- [REQUIRED WORK]: In the data below, find each line that contains the word "image" and copy it.

INFORMATION SUPPLIED START

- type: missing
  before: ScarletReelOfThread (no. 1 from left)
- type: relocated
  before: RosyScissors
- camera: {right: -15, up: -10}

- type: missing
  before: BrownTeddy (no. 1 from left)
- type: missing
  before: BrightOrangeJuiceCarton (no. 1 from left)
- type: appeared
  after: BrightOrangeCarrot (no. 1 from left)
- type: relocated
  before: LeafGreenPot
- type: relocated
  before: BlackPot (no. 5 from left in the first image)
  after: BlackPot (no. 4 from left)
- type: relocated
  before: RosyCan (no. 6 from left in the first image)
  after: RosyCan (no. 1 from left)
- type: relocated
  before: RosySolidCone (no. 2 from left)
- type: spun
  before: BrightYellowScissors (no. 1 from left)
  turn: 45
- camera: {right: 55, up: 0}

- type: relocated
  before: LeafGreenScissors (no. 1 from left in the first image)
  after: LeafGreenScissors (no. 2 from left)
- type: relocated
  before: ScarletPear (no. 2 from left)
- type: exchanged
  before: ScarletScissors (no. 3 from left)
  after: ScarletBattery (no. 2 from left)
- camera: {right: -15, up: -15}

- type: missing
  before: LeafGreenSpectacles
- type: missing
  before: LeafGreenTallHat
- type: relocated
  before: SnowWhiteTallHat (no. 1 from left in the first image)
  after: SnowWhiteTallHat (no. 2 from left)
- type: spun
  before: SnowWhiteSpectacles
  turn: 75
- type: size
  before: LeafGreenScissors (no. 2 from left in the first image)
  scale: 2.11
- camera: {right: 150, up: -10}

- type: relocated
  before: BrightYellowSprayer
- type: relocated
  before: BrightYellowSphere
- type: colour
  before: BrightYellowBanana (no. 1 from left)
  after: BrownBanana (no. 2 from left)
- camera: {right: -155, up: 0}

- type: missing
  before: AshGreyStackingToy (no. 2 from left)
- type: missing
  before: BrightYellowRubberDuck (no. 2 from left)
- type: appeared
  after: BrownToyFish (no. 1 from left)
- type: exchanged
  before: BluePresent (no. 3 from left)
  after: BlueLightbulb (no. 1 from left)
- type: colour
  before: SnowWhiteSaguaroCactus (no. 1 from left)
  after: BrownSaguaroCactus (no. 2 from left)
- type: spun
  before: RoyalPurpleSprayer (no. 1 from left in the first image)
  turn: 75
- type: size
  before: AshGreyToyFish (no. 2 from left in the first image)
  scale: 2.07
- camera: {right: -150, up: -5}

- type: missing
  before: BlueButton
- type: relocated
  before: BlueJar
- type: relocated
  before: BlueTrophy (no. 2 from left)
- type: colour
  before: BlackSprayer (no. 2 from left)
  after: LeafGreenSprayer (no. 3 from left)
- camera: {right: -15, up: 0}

INFORMATION SUPPLIED END

- [EXPECTED OUTPUT]:
  before: BlackPot (no. 5 from left in the first image)
  before: RosyCan (no. 6 from left in the first image)
  before: LeafGreenScissors (no. 1 from left in the first image)
  before: SnowWhiteTallHat (no. 1 from left in the first image)
  before: LeafGreenScissors (no. 2 from left in the first image)
  before: RoyalPurpleSprayer (no. 1 from left in the first image)
  before: AshGreyToyFish (no. 2 from left in the first image)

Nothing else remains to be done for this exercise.